» **PROVIDED RECORDS**
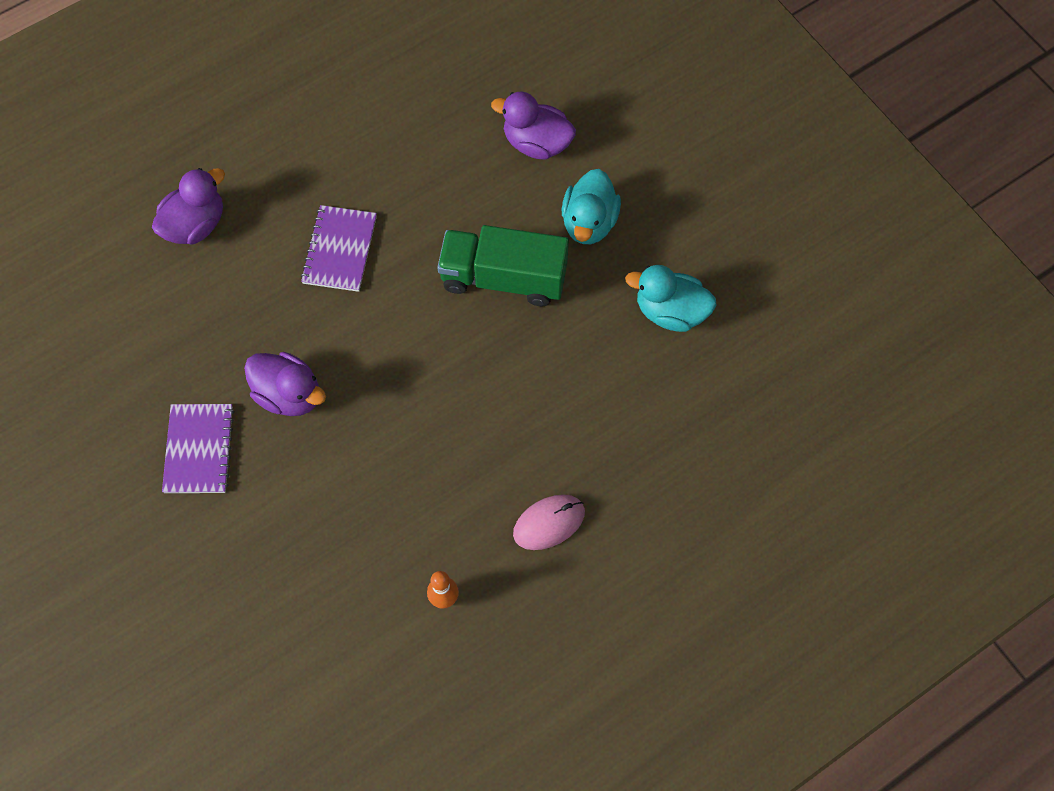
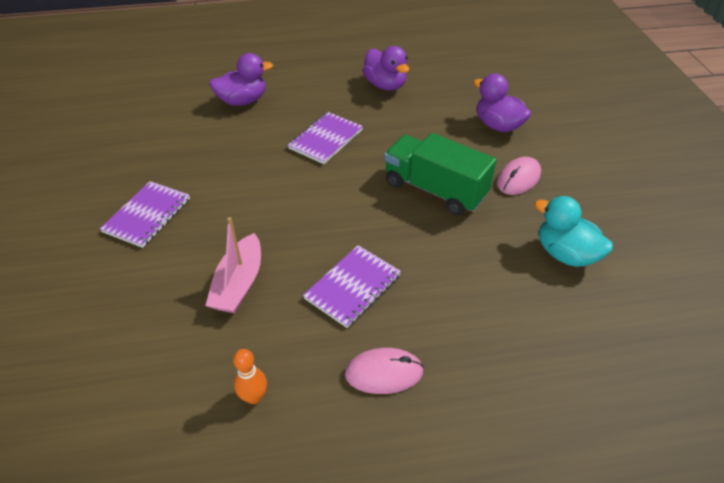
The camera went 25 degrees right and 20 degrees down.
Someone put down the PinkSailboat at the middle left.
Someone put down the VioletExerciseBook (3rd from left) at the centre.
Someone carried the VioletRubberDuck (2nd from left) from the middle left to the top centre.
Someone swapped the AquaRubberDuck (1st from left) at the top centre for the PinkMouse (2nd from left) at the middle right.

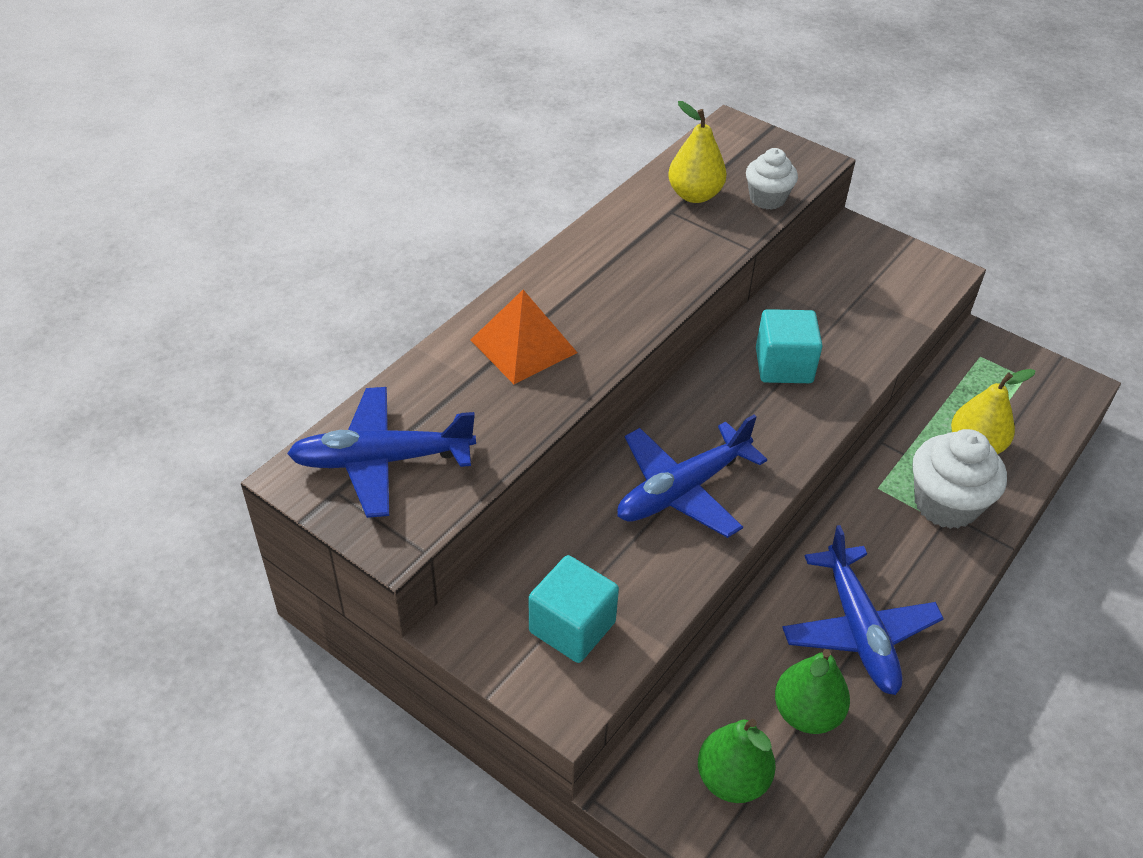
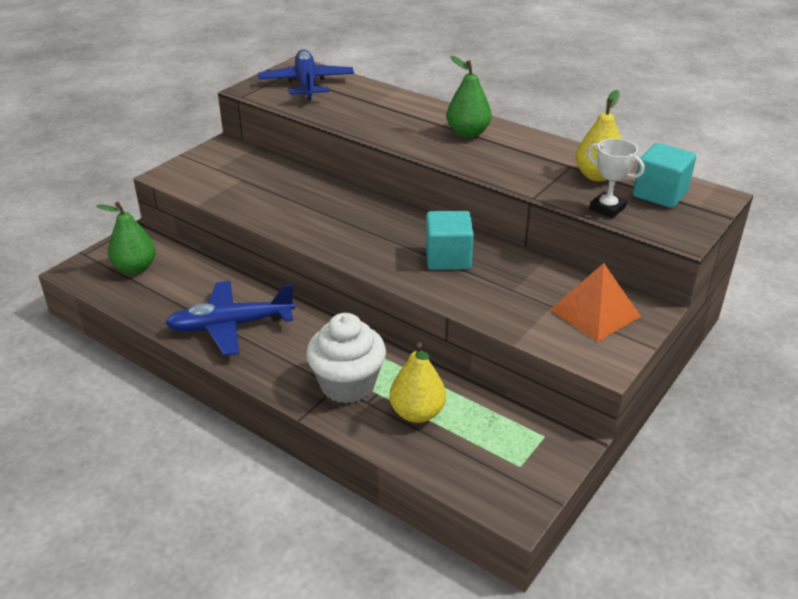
The camera went 90 degrees right and 10 degrees down.
Someone carried the GreenToyPear (2nd from left) from the bottom right to the top centre.
Someone carried the BrightOrangePyramidShape from the centre to the middle right.
Someone swapped the SnowWhiteMuffin (1st from left) at the top right for the SnowWhiteTrophy at the top right.
Someone carried the AquaSolidCube (1st from left in the first image) from the bottom centre to the top right.
Someone took away the RoyalBlueToyPlane (2nd from left) at the centre.

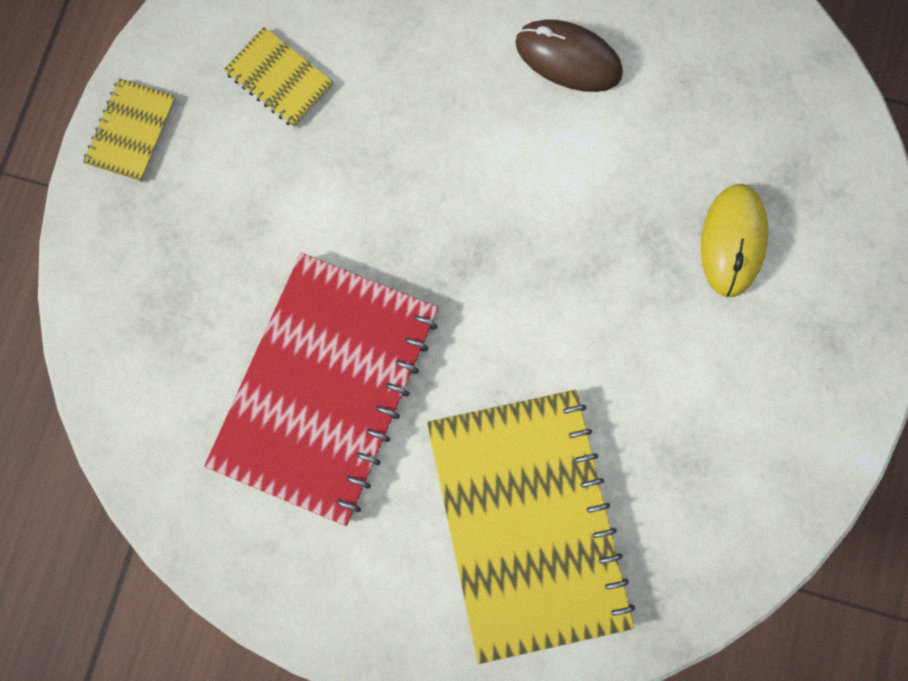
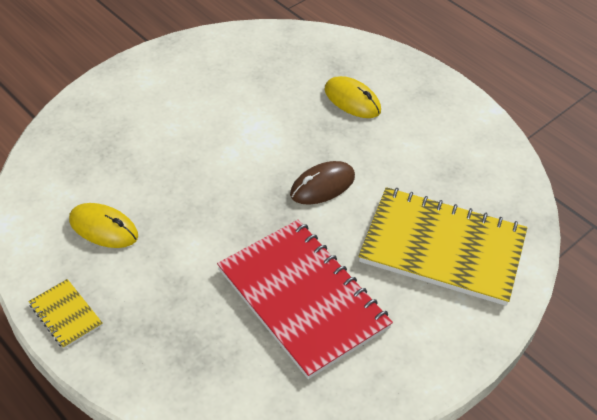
The camera went 60 degrees left and 30 degrees down.
Someone swapped the GoldenExerciseBook (2nd from left) at the top left for the GoldenMouse (1st from left) at the middle left.
Someone carried the DarkBrownMouse from the top centre to the centre.

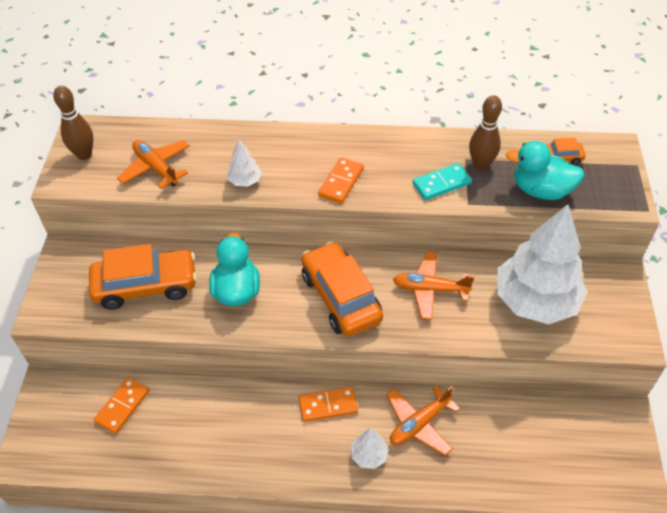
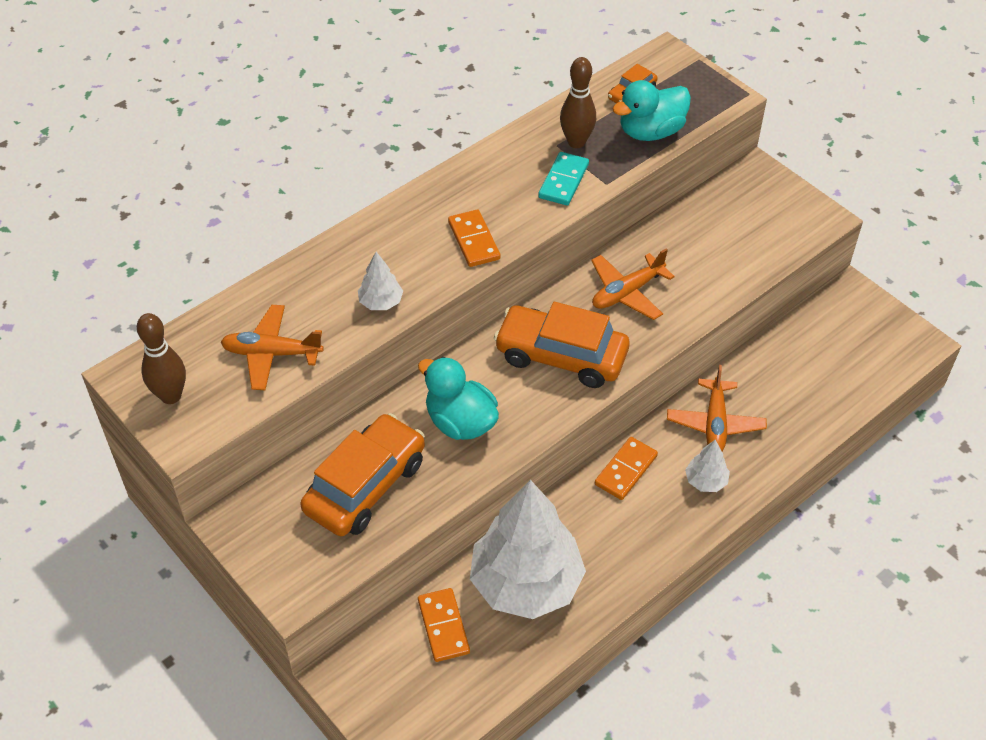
The camera went 45 degrees left and 0 degrees up.
Someone carried the SnowWhiteFirTree (3rd from left in the first image) from the middle right to the bottom centre.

» **WHAT YOU HAVE TO DO**
An exact copy of the listing is required; return it without any pictures.

» **EXPECTED ANSWER**
The camera went 25 degrees right and 20 degrees down.
Someone put down the PinkSailboat at the middle left.
Someone put down the VioletExerciseBook (3rd from left) at the centre.
Someone carried the VioletRubberDuck (2nd from left) from the middle left to the top centre.
Someone swapped the AquaRubberDuck (1st from left) at the top centre for the PinkMouse (2nd from left) at the middle right.

The camera went 90 degrees right and 10 degrees down.
Someone carried the GreenToyPear (2nd from left) from the bottom right to the top centre.
Someone carried the BrightOrangePyramidShape from the centre to the middle right.
Someone swapped the SnowWhiteMuffin (1st from left) at the top right for the SnowWhiteTrophy at the top right.
Someone carried the AquaSolidCube (1st from left in the first image) from the bottom centre to the top right.
Someone took away the RoyalBlueToyPlane (2nd from left) at the centre.

The camera went 60 degrees left and 30 degrees down.
Someone swapped the GoldenExerciseBook (2nd from left) at the top left for the GoldenMouse (1st from left) at the middle left.
Someone carried the DarkBrownMouse from the top centre to the centre.

The camera went 45 degrees left and 0 degrees up.
Someone carried the SnowWhiteFirTree (3rd from left in the first image) from the middle right to the bottom centre.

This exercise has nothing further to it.